Short exercise - Return the lines below that carry the word "carcinoma".

Input -
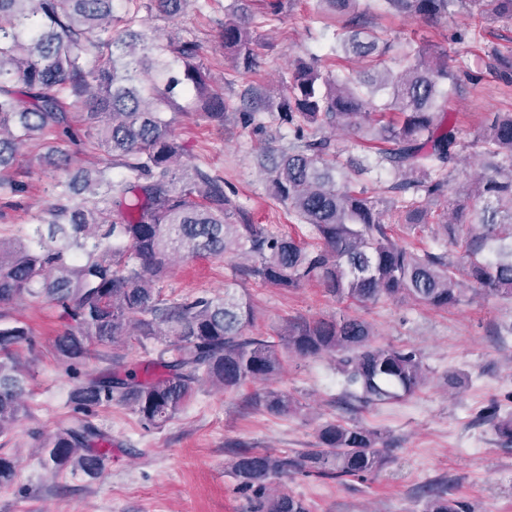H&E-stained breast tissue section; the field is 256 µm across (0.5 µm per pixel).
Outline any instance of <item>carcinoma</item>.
Masks as SVG:
<instances>
[{
  "label": "carcinoma",
  "instance_id": "cac0c4a2",
  "mask_svg": "<svg viewBox=\"0 0 512 512\" xmlns=\"http://www.w3.org/2000/svg\"><path fill=\"white\" fill-rule=\"evenodd\" d=\"M192 0H0V171L21 149L54 131L71 148L45 154L69 169L71 154L96 139L109 156L103 166L54 180L47 207L33 215L34 237L0 238V305L44 298L65 322L54 348L79 384L73 412L60 420L41 448L55 471L76 466L95 476L111 437L89 419L102 406L133 403L140 418L161 428L173 420L202 380L223 390L263 382L254 403L275 415L301 409L288 393L269 386L284 369L282 350L300 357L337 356L340 372L357 391L350 396L379 405L425 384L426 369L414 348L377 346L373 326L342 314L294 322L278 340L246 335L255 309L233 285L222 296L164 299L159 284L176 259L246 255L241 276L262 284L299 288L316 282L339 300H410L433 309L459 304L468 288L512 296V112H497L471 141L485 173L468 185L452 212L437 211L466 148L448 112V100L467 66L452 72L425 61L427 49L406 45L397 72L384 65L388 42L350 11L355 0H319L326 12L348 16L336 30V52L369 63L368 71L341 79L316 63L299 62L262 111L295 127V142L267 169L288 214L309 230V240L273 234L251 222L224 193V180L180 163L165 109L180 91L224 125V94L211 89L195 36L156 43L155 28L141 16L173 17ZM384 13L429 19L466 7L483 16L512 20V0H376ZM282 0L255 15L228 0L219 39L237 66L250 70L256 55L249 28L279 19ZM74 111L69 112L67 108ZM357 126L372 143L360 172H386L396 197L372 194L336 160L326 129ZM468 228L461 256L452 260L405 244L394 224ZM93 239L91 248L85 241ZM135 338L163 345L161 372L143 377L80 371L88 343ZM33 348L30 330L0 323V435L26 414V382L13 349ZM316 447L294 456L244 449L231 471L253 493L254 512H309L305 502L267 485L294 471L329 476L376 473L388 462L376 435L359 424L327 422ZM16 465L0 456V486L10 485ZM423 512H468L445 493Z\"/></svg>",
  "mask_w": 512,
  "mask_h": 512
}]
</instances>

Exercise solution -
Outline any instance of <item>carcinoma</item>.
  "label": "carcinoma",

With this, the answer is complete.